◆ Aim of the task: Return every line of the data below exactly, but do not include the images.

◆ Dataset excerpt:
------------------------------

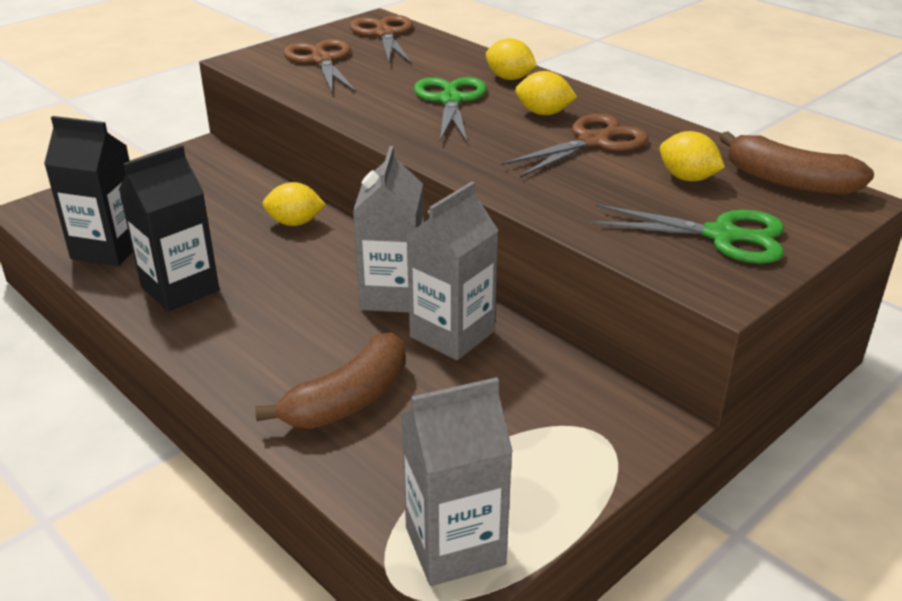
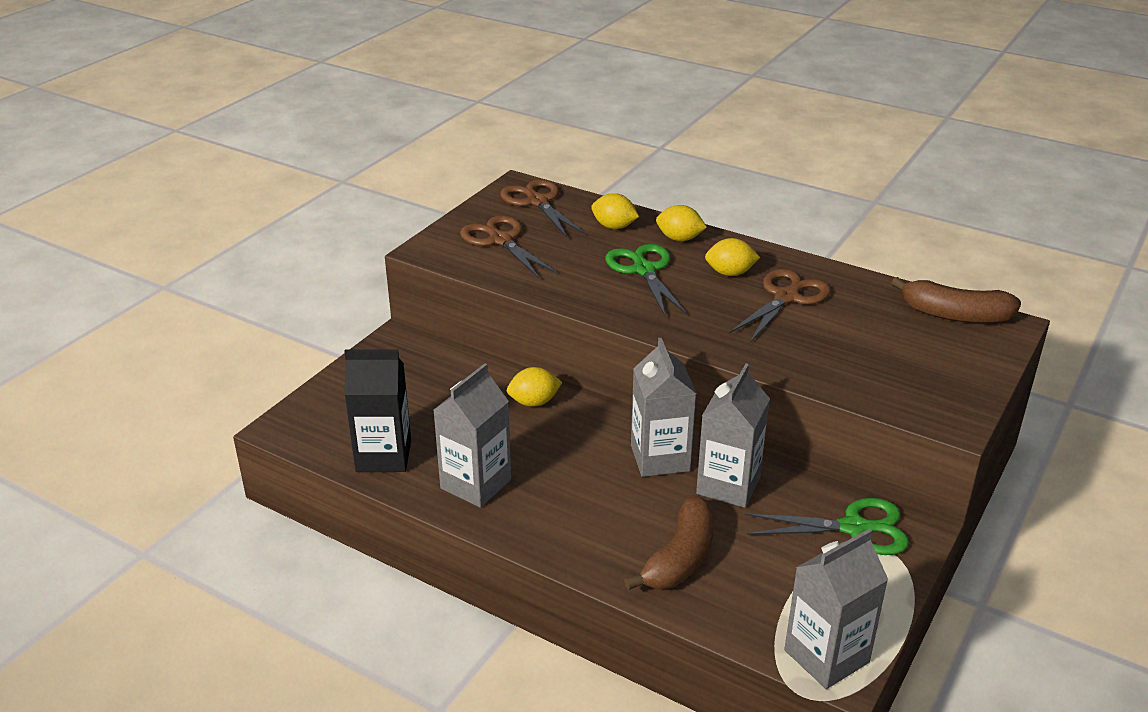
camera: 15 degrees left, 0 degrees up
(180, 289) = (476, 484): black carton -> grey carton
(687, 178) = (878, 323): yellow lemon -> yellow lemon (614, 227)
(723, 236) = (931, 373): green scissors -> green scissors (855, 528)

------------------------------

◆ Response:
camera: 15 degrees left, 0 degrees up
(180, 289) = (476, 484): black carton -> grey carton
(687, 178) = (878, 323): yellow lemon -> yellow lemon (614, 227)
(723, 236) = (931, 373): green scissors -> green scissors (855, 528)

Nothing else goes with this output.